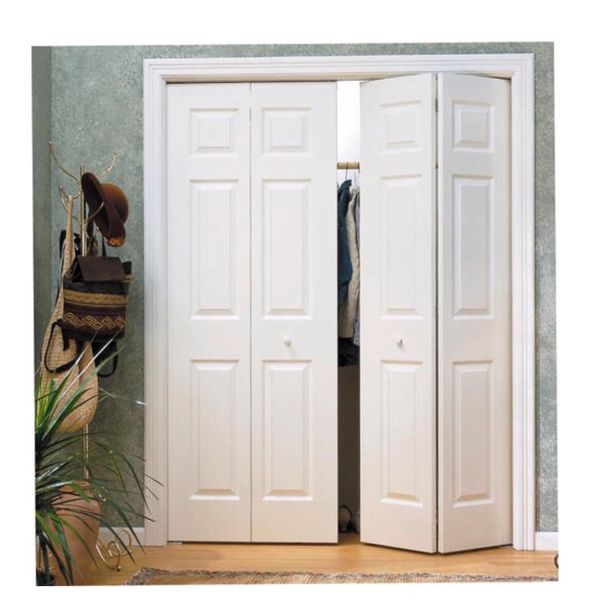
Identify the location of knob. (397, 345).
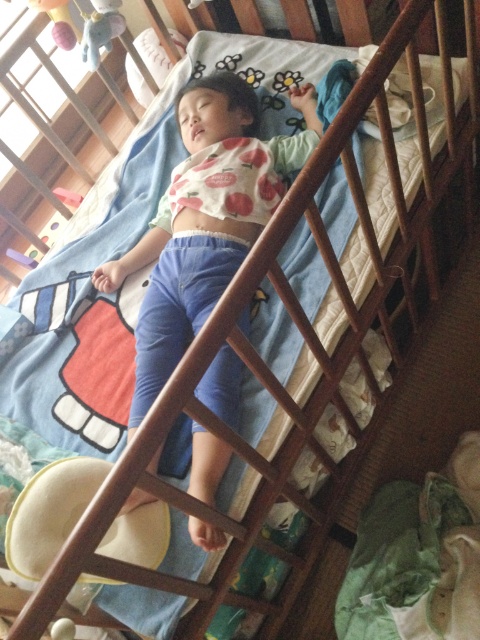
You are standing in the room and want to place a small nightlight. You have two points to choose from for placement. The first point is point (233, 141) and the second is point (96, 29). Which point is closer to you so that the nightlight will be more visible?

Point (233, 141) is further to the viewer than point (96, 29), so placing the nightlight at point (233, 141) will make it closer to you and more visible.

You are a parent checking on your child. You notice the matte white shirt at center and the soft plush elephant at upper left. Which item is closer to you based on their positions?

The matte white shirt at center is closer to you because it is in front of the soft plush elephant at upper left.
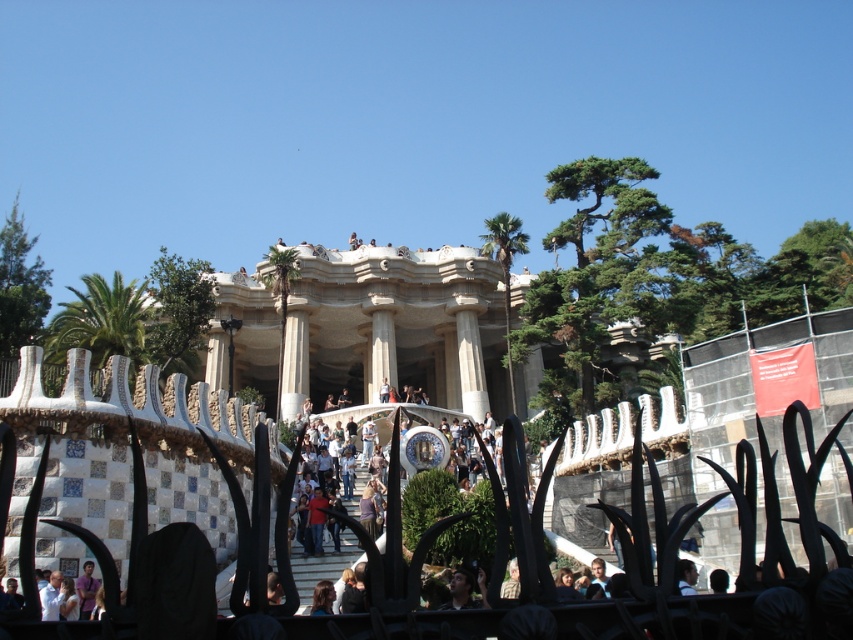
You are standing at the entrance of the Park and want to take a photo of the white stone palace at center. Based on its coordinates, where should you position yourself to capture it in the frame?

The white stone palace at center is located at point [373,330], so you should position yourself directly in front of it to ensure it is centered in your photo.

You are a tour guide standing at the bottom of the staircase in front of the Gaudian structure. You notice a tourist with dark brown hair at center. Can you estimate the coordinates of their position relative to the scene?

The dark brown hair at center is located at coordinates point (465, 589).

You are a photographer standing at the bottom of the staircase in front of the Gaudian structure. You want to take a photo of the dark brown hair at center and the dark brown leather jacket at lower center so that both are fully visible in the frame. Which object should you focus on first to ensure both are in focus?

You should focus on the dark brown leather jacket at lower center first because it is taller than the dark brown hair at center, ensuring both will be in focus when focusing on the closer or taller object.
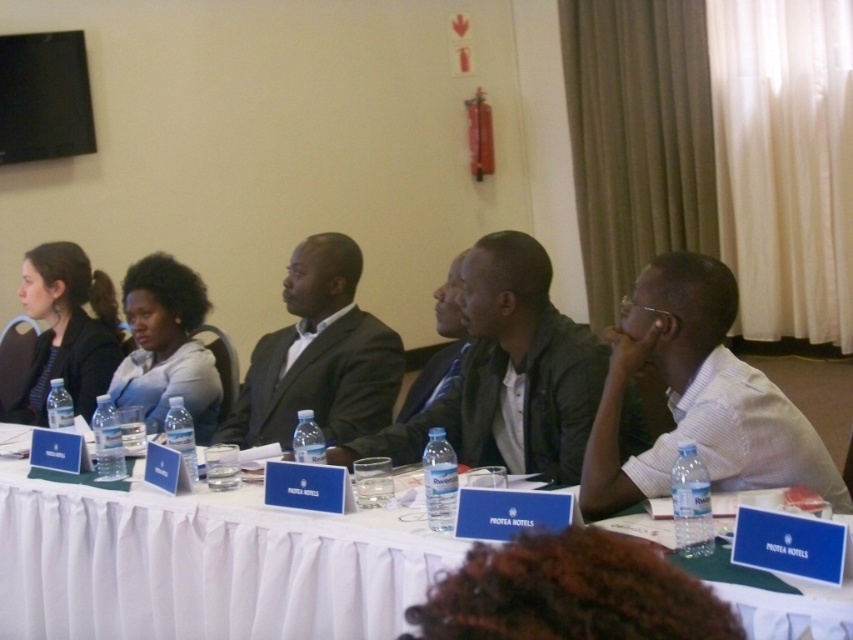
Does matte gray sweater at center have a greater width compared to matte black jacket at left?

In fact, matte gray sweater at center might be narrower than matte black jacket at left.

Which is more to the right, matte gray sweater at center or matte black jacket at left?

matte gray sweater at center

The image size is (853, 640). Find the location of `matte gray sweater at center`. matte gray sweater at center is located at coordinates (166, 346).

Who is positioned more to the right, dark gray leather jacket at center or matte black jacket at left?

dark gray leather jacket at center is more to the right.

Between dark gray leather jacket at center and matte black jacket at left, which one has less height?

dark gray leather jacket at center is shorter.

Describe the element at coordinates (508, 372) in the screenshot. Image resolution: width=853 pixels, height=640 pixels. I see `dark gray leather jacket at center` at that location.

Where is `dark gray leather jacket at center`? This screenshot has height=640, width=853. dark gray leather jacket at center is located at coordinates (508, 372).

Consider the image. Does black suit at center come behind matte gray sweater at center?

No, black suit at center is in front of matte gray sweater at center.

Can you confirm if black suit at center is positioned above matte gray sweater at center?

Correct, black suit at center is located above matte gray sweater at center.

Identify the location of black suit at center. (318, 355).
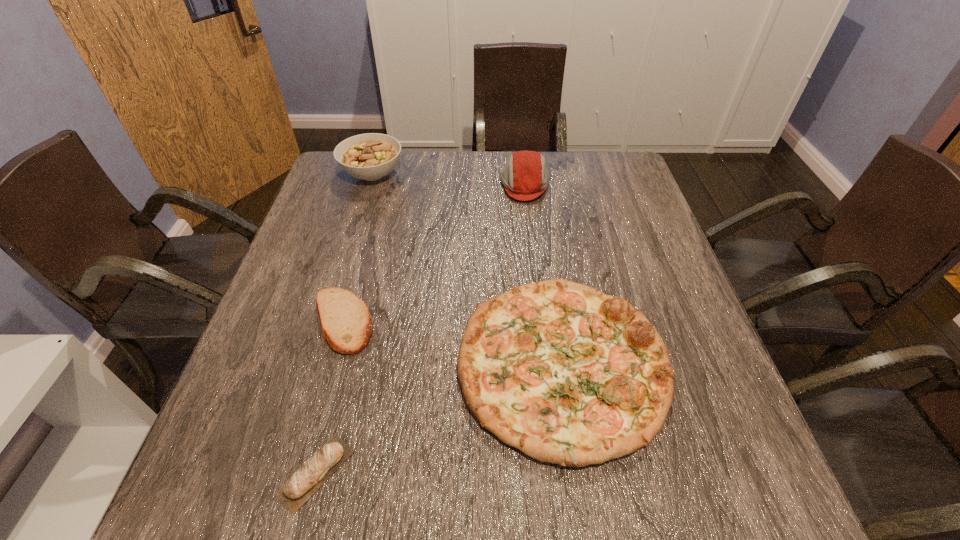
The width and height of the screenshot is (960, 540). I want to click on cap, so click(525, 177).

The height and width of the screenshot is (540, 960). Identify the location of stew. (371, 156).

This screenshot has height=540, width=960. I want to click on pizza, so (x=568, y=375).

Locate an element on the screen. This screenshot has width=960, height=540. the farther pita bread is located at coordinates (346, 323).

The height and width of the screenshot is (540, 960). I want to click on the nearer pita bread, so click(x=315, y=471).

Where is `blank space located 0.090m on the front-facing side of the cap`? The image size is (960, 540). blank space located 0.090m on the front-facing side of the cap is located at coordinates (469, 185).

Locate an element on the screen. free region located on the front-facing side of the cap is located at coordinates (385, 185).

Locate an element on the screen. Image resolution: width=960 pixels, height=540 pixels. free point located on the front-facing side of the cap is located at coordinates (408, 185).

In order to click on free space located 0.120m on the right of the stew in this screenshot , I will do `click(444, 174)`.

This screenshot has width=960, height=540. I want to click on free space located on the back of the third tallest object, so click(x=541, y=225).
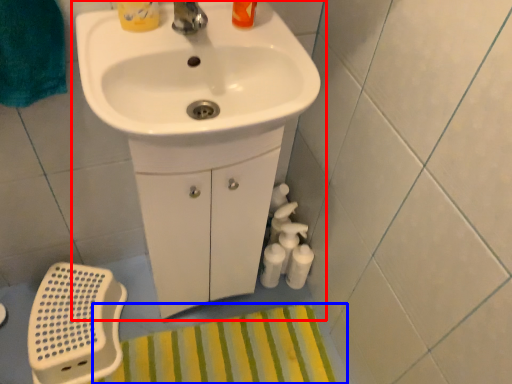
Question: Which object appears farthest to the camera in this image, sink (highlighted by a red box) or bath mat (highlighted by a blue box)?

Choices:
 (A) sink
 (B) bath mat

Answer: (B)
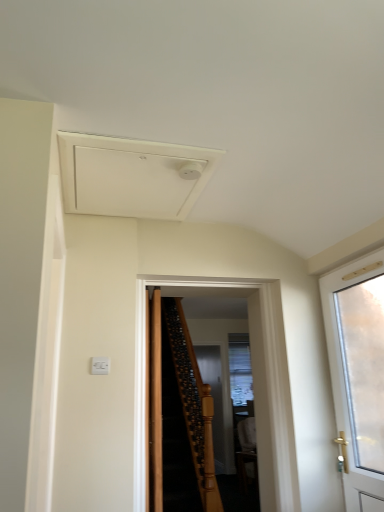
Question: Does brown wooden door at center, arranged as the third door when viewed from the right, have a lesser height compared to clear glass screen door at center?

Choices:
 (A) yes
 (B) no

Answer: (A)

Question: Considering the relative sizes of brown wooden door at center, arranged as the third door when viewed from the right, and clear glass screen door at center in the image provided, is brown wooden door at center, arranged as the third door when viewed from the right, wider than clear glass screen door at center?

Choices:
 (A) no
 (B) yes

Answer: (B)

Question: Can you confirm if brown wooden door at center, arranged as the third door when viewed from the right, is thinner than clear glass screen door at center?

Choices:
 (A) no
 (B) yes

Answer: (A)

Question: Is brown wooden door at center, the first door when ordered from left to right, at the left side of clear glass screen door at center?

Choices:
 (A) yes
 (B) no

Answer: (A)

Question: Is brown wooden door at center, the first door when ordered from left to right, smaller than clear glass screen door at center?

Choices:
 (A) yes
 (B) no

Answer: (A)

Question: Is brown wooden door at center, arranged as the third door when viewed from the right, not near clear glass screen door at center?

Choices:
 (A) yes
 (B) no

Answer: (A)

Question: Is white frosted glass door at right, which ranks as the third door in left-to-right order, facing away from brown wooden door at center, the first door when ordered from left to right?

Choices:
 (A) yes
 (B) no

Answer: (B)

Question: Does white frosted glass door at right, which appears as the 1th door when viewed from the right, appear on the right side of brown wooden door at center, arranged as the third door when viewed from the right?

Choices:
 (A) no
 (B) yes

Answer: (B)

Question: Is white frosted glass door at right, which ranks as the third door in left-to-right order, wider than brown wooden door at center, the first door when ordered from left to right?

Choices:
 (A) yes
 (B) no

Answer: (A)

Question: Is white frosted glass door at right, which ranks as the third door in left-to-right order, taller than brown wooden door at center, the first door when ordered from left to right?

Choices:
 (A) no
 (B) yes

Answer: (A)

Question: Is white frosted glass door at right, which ranks as the third door in left-to-right order, in contact with brown wooden door at center, the first door when ordered from left to right?

Choices:
 (A) no
 (B) yes

Answer: (A)

Question: Does white frosted glass door at right, which appears as the 1th door when viewed from the right, have a lesser height compared to brown wooden door at center, the first door when ordered from left to right?

Choices:
 (A) yes
 (B) no

Answer: (A)

Question: From a real-world perspective, does white matte exhaust hood at upper center stand above brown wooden door at center, which is the second door from right to left?

Choices:
 (A) no
 (B) yes

Answer: (B)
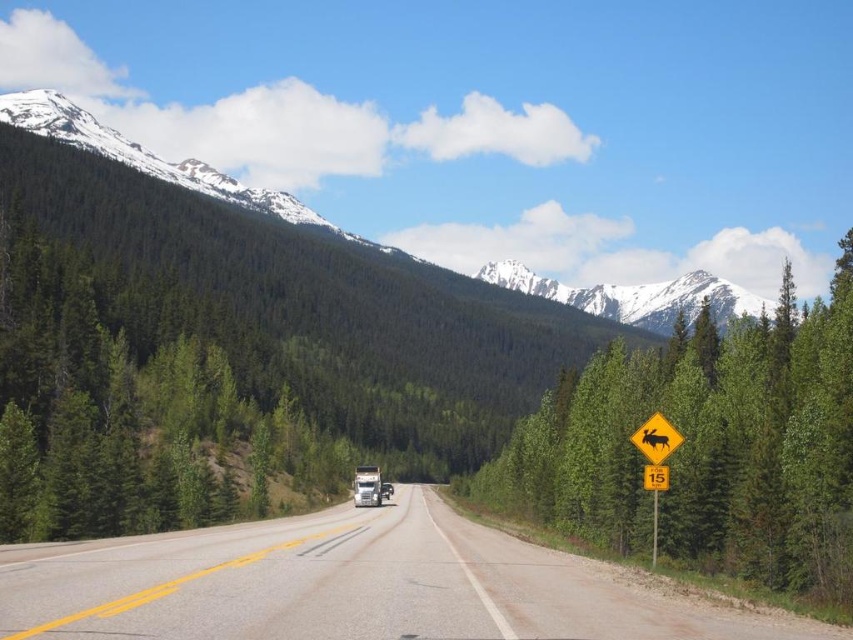
Question: Which object appears farthest from the camera in this image?

Choices:
 (A) snowy granite mountain at upper center
 (B) asphalt road at center

Answer: (A)

Question: From the image, what is the correct spatial relationship of snowy granite mountain at upper center in relation to brushed metal trailer truck at center?

Choices:
 (A) right
 (B) left

Answer: (A)

Question: Considering the relative positions of snowy granite mountain at upper center and yellow plastic sign at center right in the image provided, where is snowy granite mountain at upper center located with respect to yellow plastic sign at center right?

Choices:
 (A) above
 (B) below

Answer: (A)

Question: Can you confirm if snowy granite mountain at upper center is thinner than yellow plastic sign at center right?

Choices:
 (A) no
 (B) yes

Answer: (A)

Question: Which point is farther from the camera taking this photo?

Choices:
 (A) (125, 616)
 (B) (662, 484)

Answer: (B)

Question: Which of the following is the farthest from the observer?

Choices:
 (A) brushed metal trailer truck at center
 (B) snowy granite mountain at upper center

Answer: (A)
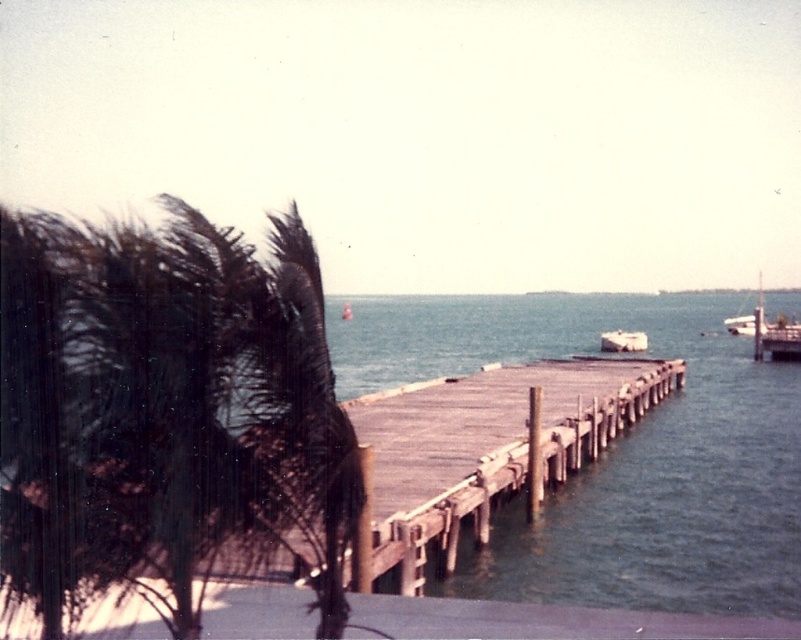
You are standing on the wooden dock at center and want to look at the dark green fronds at left. Which direction should you turn to see them?

The dark green fronds at left are much taller than the wooden dock at center, so you should turn to your left to see them.

You are a photographer planning to capture both the white matte boat at center and the white glossy boat at right in a single frame. Given their sizes in the image, which boat should you position closer to the center of your camera viewfinder to ensure both fit comfortably?

Since the white matte boat at center occupies less space than the white glossy boat at right, you should position the white glossy boat at right closer to the center of your camera viewfinder. This allows more room for the larger boat while still including the smaller one in the frame.

You are a photographer planning to take a photo of the dark green fronds at left and the white glossy boat at right. Based on their positions, which object should you focus on first if you want to capture both in a single frame without moving the camera?

The dark green fronds at left should be focused on first because they are positioned below the white glossy boat at right, so adjusting focus to the lower area will naturally include the boat above.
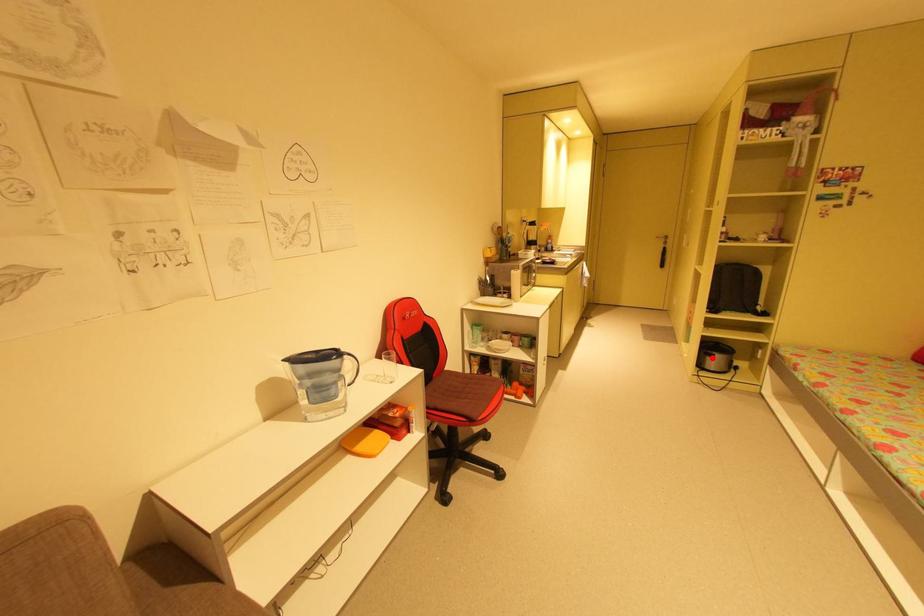
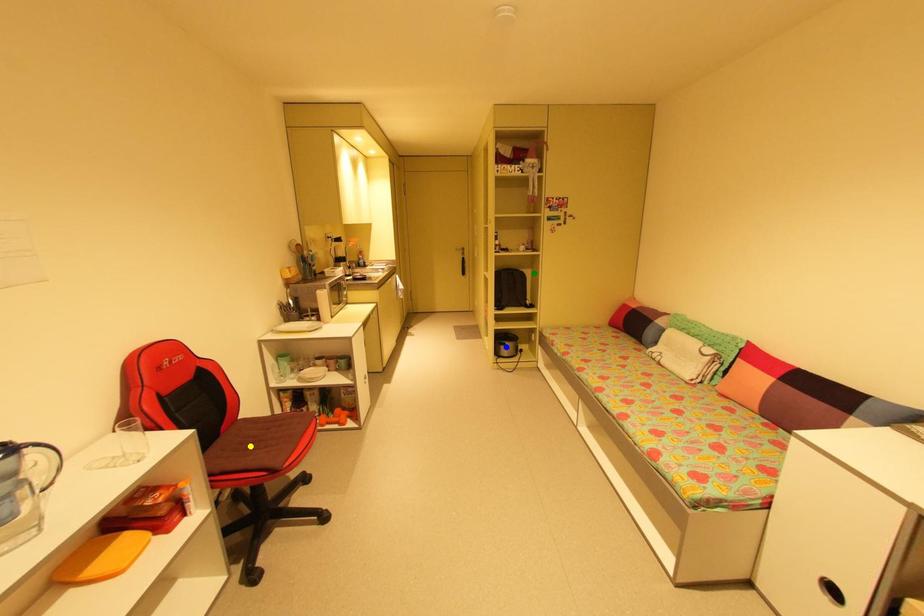
Question: I am providing you with two images of the same scene from different viewpoints. A red point is marked on the first image. You are given multiple points on the second image. Which mark in image 2 goes with the point in image 1?

Choices:
 (A) green point
 (B) blue point
 (C) yellow point

Answer: (B)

What is being asked
Update the listing from the line that has "Does matte gray" through the line that has "coordinates (469, 185).", replacing "matte black jacket at left" with "dark blue coat at left" everywhere and leaving everything else unchanged. Omit the pictures from your answer.

Output below
Does matte gray sweater at center have a greater width compared to dark blue coat at left?

In fact, matte gray sweater at center might be narrower than dark blue coat at left.

Which is more to the right, matte gray sweater at center or dark blue coat at left?

matte gray sweater at center

The image size is (853, 640). Find the location of `matte gray sweater at center`. matte gray sweater at center is located at coordinates (166, 346).

Who is positioned more to the right, dark gray leather jacket at center or dark blue coat at left?

dark gray leather jacket at center is more to the right.

Between dark gray leather jacket at center and dark blue coat at left, which one has less height?

dark gray leather jacket at center is shorter.

Describe the element at coordinates (508, 372) in the screenshot. Image resolution: width=853 pixels, height=640 pixels. I see `dark gray leather jacket at center` at that location.

Where is `dark gray leather jacket at center`? This screenshot has height=640, width=853. dark gray leather jacket at center is located at coordinates (508, 372).

Consider the image. Does black suit at center come behind matte gray sweater at center?

No, black suit at center is in front of matte gray sweater at center.

Can you confirm if black suit at center is positioned above matte gray sweater at center?

Correct, black suit at center is located above matte gray sweater at center.

Identify the location of black suit at center. (318, 355).
The width and height of the screenshot is (960, 540). I want to click on cap, so click(525, 177).

The height and width of the screenshot is (540, 960). Identify the location of stew. (371, 156).

This screenshot has height=540, width=960. I want to click on pizza, so (x=568, y=375).

Locate an element on the screen. This screenshot has width=960, height=540. the farther pita bread is located at coordinates (346, 323).

The height and width of the screenshot is (540, 960). I want to click on the nearer pita bread, so click(x=315, y=471).

Where is `blank space located 0.090m on the front-facing side of the cap`? The image size is (960, 540). blank space located 0.090m on the front-facing side of the cap is located at coordinates (469, 185).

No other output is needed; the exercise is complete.